» MATERIAL FOR THIS EXERCISE

- - - - -

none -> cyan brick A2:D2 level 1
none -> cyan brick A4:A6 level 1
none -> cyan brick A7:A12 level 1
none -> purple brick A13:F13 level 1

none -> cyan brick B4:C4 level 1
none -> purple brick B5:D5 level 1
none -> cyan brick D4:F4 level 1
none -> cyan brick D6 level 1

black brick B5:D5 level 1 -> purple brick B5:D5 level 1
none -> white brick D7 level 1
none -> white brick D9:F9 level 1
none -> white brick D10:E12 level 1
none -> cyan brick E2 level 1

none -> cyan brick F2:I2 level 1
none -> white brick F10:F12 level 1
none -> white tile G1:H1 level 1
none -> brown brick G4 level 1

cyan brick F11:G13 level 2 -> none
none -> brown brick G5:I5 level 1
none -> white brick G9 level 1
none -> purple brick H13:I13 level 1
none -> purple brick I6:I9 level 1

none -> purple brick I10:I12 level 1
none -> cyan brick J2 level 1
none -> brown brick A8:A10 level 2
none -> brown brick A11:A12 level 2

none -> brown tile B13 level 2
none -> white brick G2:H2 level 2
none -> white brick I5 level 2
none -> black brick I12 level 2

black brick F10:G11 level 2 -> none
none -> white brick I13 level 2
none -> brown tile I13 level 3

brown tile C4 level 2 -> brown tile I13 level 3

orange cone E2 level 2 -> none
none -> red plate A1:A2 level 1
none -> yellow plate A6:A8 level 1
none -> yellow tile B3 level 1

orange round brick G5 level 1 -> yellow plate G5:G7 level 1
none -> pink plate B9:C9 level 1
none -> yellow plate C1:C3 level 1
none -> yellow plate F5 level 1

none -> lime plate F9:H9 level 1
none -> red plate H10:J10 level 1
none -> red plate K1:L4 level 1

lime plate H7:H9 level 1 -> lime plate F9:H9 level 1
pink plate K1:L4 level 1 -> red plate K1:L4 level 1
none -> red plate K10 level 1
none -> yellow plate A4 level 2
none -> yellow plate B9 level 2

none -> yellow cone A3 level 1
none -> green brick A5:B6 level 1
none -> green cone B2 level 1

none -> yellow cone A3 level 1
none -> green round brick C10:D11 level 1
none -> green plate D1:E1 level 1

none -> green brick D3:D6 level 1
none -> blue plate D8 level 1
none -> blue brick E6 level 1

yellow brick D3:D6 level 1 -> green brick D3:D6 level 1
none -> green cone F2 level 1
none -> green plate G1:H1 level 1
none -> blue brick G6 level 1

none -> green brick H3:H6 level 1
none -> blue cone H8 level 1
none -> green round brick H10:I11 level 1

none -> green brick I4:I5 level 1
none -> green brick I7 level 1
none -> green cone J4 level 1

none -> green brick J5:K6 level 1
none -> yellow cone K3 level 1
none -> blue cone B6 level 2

- - - - -

» EXERCISE OBJECTIVE
All of the entries above must be transcribed exactly.

» OUTPUT BELOW
none -> cyan brick A2:D2 level 1
none -> cyan brick A4:A6 level 1
none -> cyan brick A7:A12 level 1
none -> purple brick A13:F13 level 1

none -> cyan brick B4:C4 level 1
none -> purple brick B5:D5 level 1
none -> cyan brick D4:F4 level 1
none -> cyan brick D6 level 1

black brick B5:D5 level 1 -> purple brick B5:D5 level 1
none -> white brick D7 level 1
none -> white brick D9:F9 level 1
none -> white brick D10:E12 level 1
none -> cyan brick E2 level 1

none -> cyan brick F2:I2 level 1
none -> white brick F10:F12 level 1
none -> white tile G1:H1 level 1
none -> brown brick G4 level 1

cyan brick F11:G13 level 2 -> none
none -> brown brick G5:I5 level 1
none -> white brick G9 level 1
none -> purple brick H13:I13 level 1
none -> purple brick I6:I9 level 1

none -> purple brick I10:I12 level 1
none -> cyan brick J2 level 1
none -> brown brick A8:A10 level 2
none -> brown brick A11:A12 level 2

none -> brown tile B13 level 2
none -> white brick G2:H2 level 2
none -> white brick I5 level 2
none -> black brick I12 level 2

black brick F10:G11 level 2 -> none
none -> white brick I13 level 2
none -> brown tile I13 level 3

brown tile C4 level 2 -> brown tile I13 level 3

orange cone E2 level 2 -> none
none -> red plate A1:A2 level 1
none -> yellow plate A6:A8 level 1
none -> yellow tile B3 level 1

orange round brick G5 level 1 -> yellow plate G5:G7 level 1
none -> pink plate B9:C9 level 1
none -> yellow plate C1:C3 level 1
none -> yellow plate F5 level 1

none -> lime plate F9:H9 level 1
none -> red plate H10:J10 level 1
none -> red plate K1:L4 level 1

lime plate H7:H9 level 1 -> lime plate F9:H9 level 1
pink plate K1:L4 level 1 -> red plate K1:L4 level 1
none -> red plate K10 level 1
none -> yellow plate A4 level 2
none -> yellow plate B9 level 2

none -> yellow cone A3 level 1
none -> green brick A5:B6 level 1
none -> green cone B2 level 1

none -> yellow cone A3 level 1
none -> green round brick C10:D11 level 1
none -> green plate D1:E1 level 1

none -> green brick D3:D6 level 1
none -> blue plate D8 level 1
none -> blue brick E6 level 1

yellow brick D3:D6 level 1 -> green brick D3:D6 level 1
none -> green cone F2 level 1
none -> green plate G1:H1 level 1
none -> blue brick G6 level 1

none -> green brick H3:H6 level 1
none -> blue cone H8 level 1
none -> green round brick H10:I11 level 1

none -> green brick I4:I5 level 1
none -> green brick I7 level 1
none -> green cone J4 level 1

none -> green brick J5:K6 level 1
none -> yellow cone K3 level 1
none -> blue cone B6 level 2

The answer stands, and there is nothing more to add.